_INFORMATION SHOWN_.
>>>

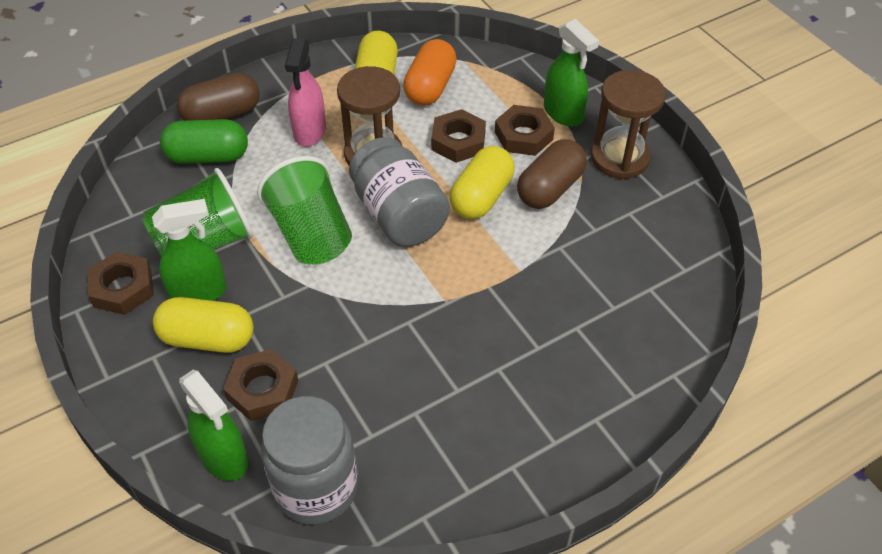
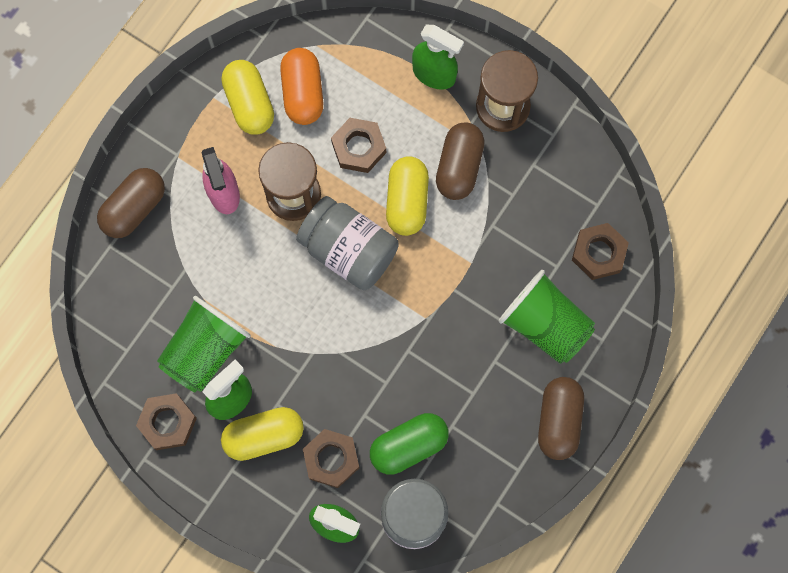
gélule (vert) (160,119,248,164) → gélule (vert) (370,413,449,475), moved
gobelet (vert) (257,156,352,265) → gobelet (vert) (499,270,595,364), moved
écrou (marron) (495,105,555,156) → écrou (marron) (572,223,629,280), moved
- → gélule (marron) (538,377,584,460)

<<<

_WHAT THE TASK REQUIRES_.
Word for word, restate all of the material, omitting the images.

_RESPONSE BOX_.
gélule (vert) (160,119,248,164) → gélule (vert) (370,413,449,475), moved
gobelet (vert) (257,156,352,265) → gobelet (vert) (499,270,595,364), moved
écrou (marron) (495,105,555,156) → écrou (marron) (572,223,629,280), moved
- → gélule (marron) (538,377,584,460)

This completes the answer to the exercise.